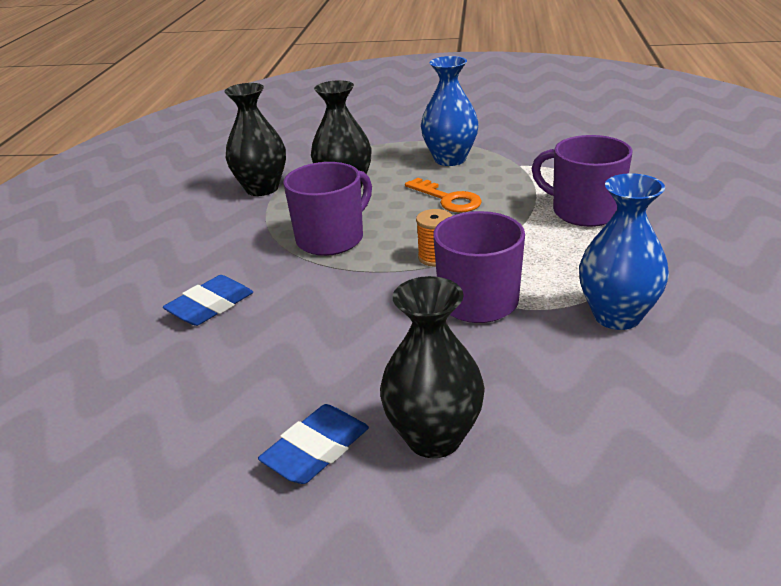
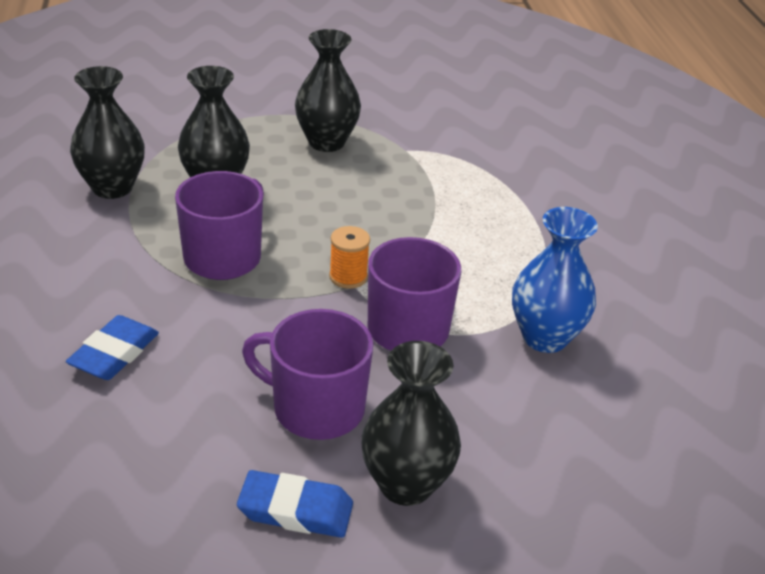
camera: 20 degrees left, 5 degrees up
blue eraser [258,404,369,484] -> blue eraser turned 75 degrees clockwise [237,470,353,538]
orange key [405,178,482,213] -> none
blue vase [421,56,479,166] -> black vase [295,29,361,152]
purple mug [532,135,633,227] -> purple mug moved to [242,309,373,440]

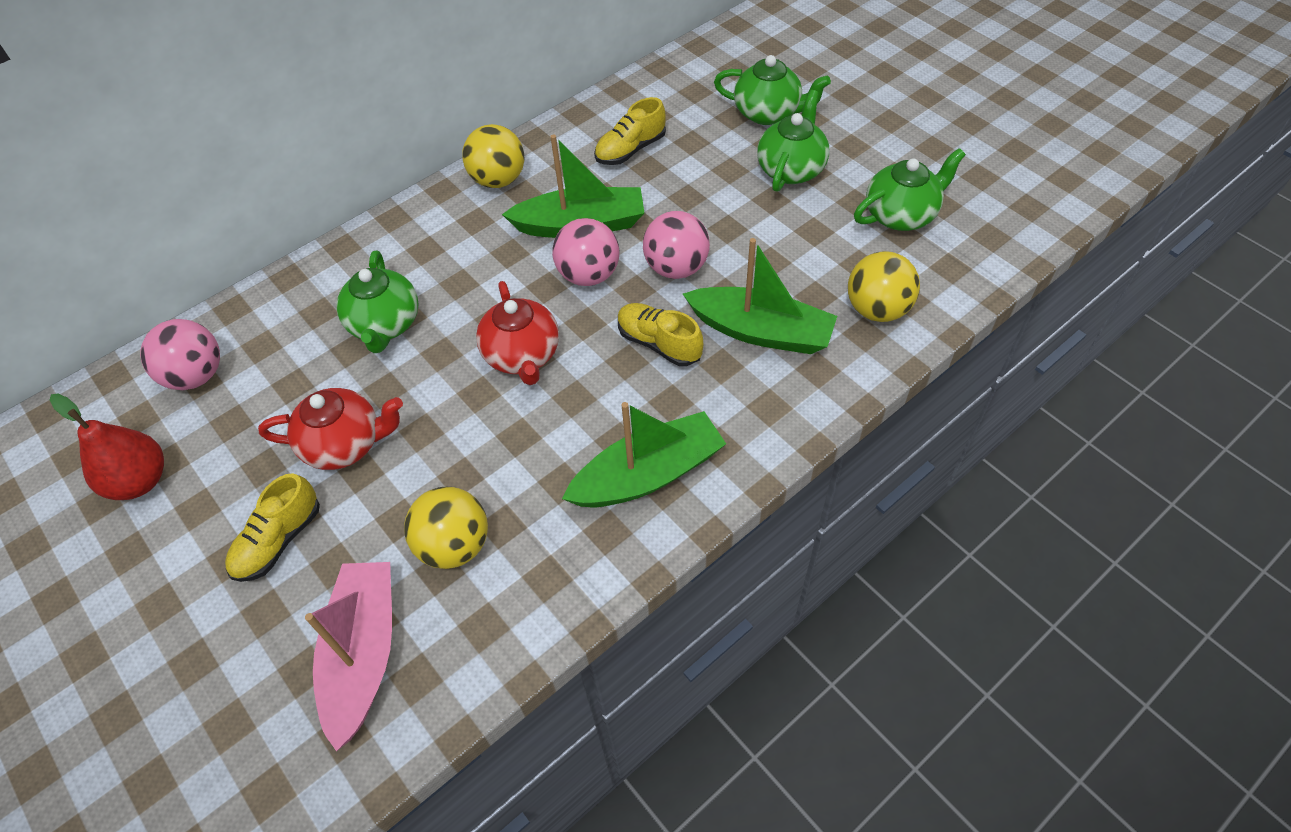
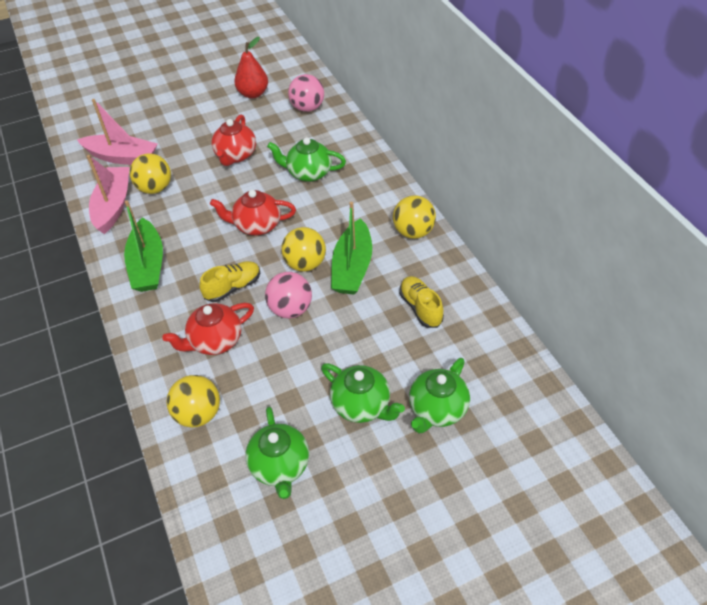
camera: 105 degrees right, 5 degrees down
yellow shoe [225,473,320,582] -> none
pink ball [552,218,619,286] -> yellow ball [281,227,326,272]
green boat [683,238,837,354] -> red teapot [162,303,254,355]
none -> pink boat [87,155,129,234]

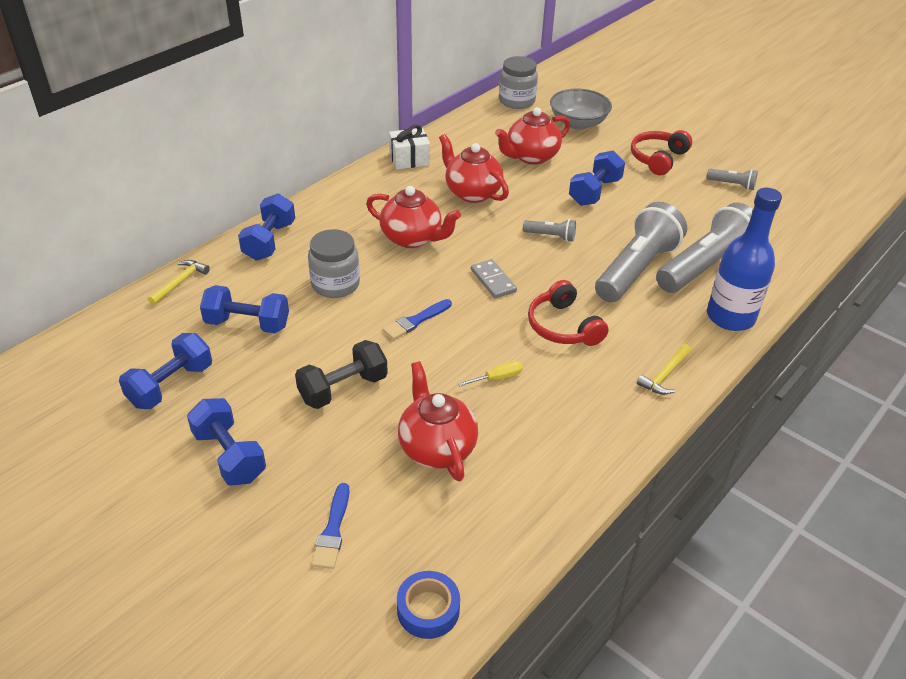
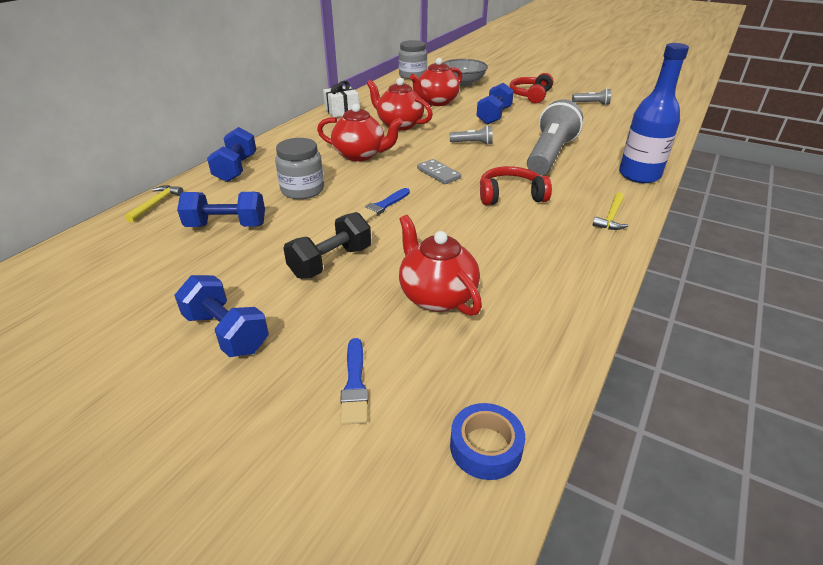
camera: 10 degrees left, 5 degrees down
blue dumbbell [119,333,212,409] -> none
yellow screwdriver [458,361,523,386] -> none
red headphones [528,280,609,346] -> red headphones turned 120 degrees clockwise [480,166,552,205]
grey flashlight [656,203,753,293] -> none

= = =

ABOUT THIS TASK —
Leaving pictures out, output the lines of the data above from the one with "orange key [405,178,482,213] -> none" through the one with "none -> pink boat [87,155,129,234]", word for word.

OUTPUT FOR THIS EXERCISE —
orange key [405,178,482,213] -> none
blue vase [421,56,479,166] -> black vase [295,29,361,152]
purple mug [532,135,633,227] -> purple mug moved to [242,309,373,440]

camera: 105 degrees right, 5 degrees down
yellow shoe [225,473,320,582] -> none
pink ball [552,218,619,286] -> yellow ball [281,227,326,272]
green boat [683,238,837,354] -> red teapot [162,303,254,355]
none -> pink boat [87,155,129,234]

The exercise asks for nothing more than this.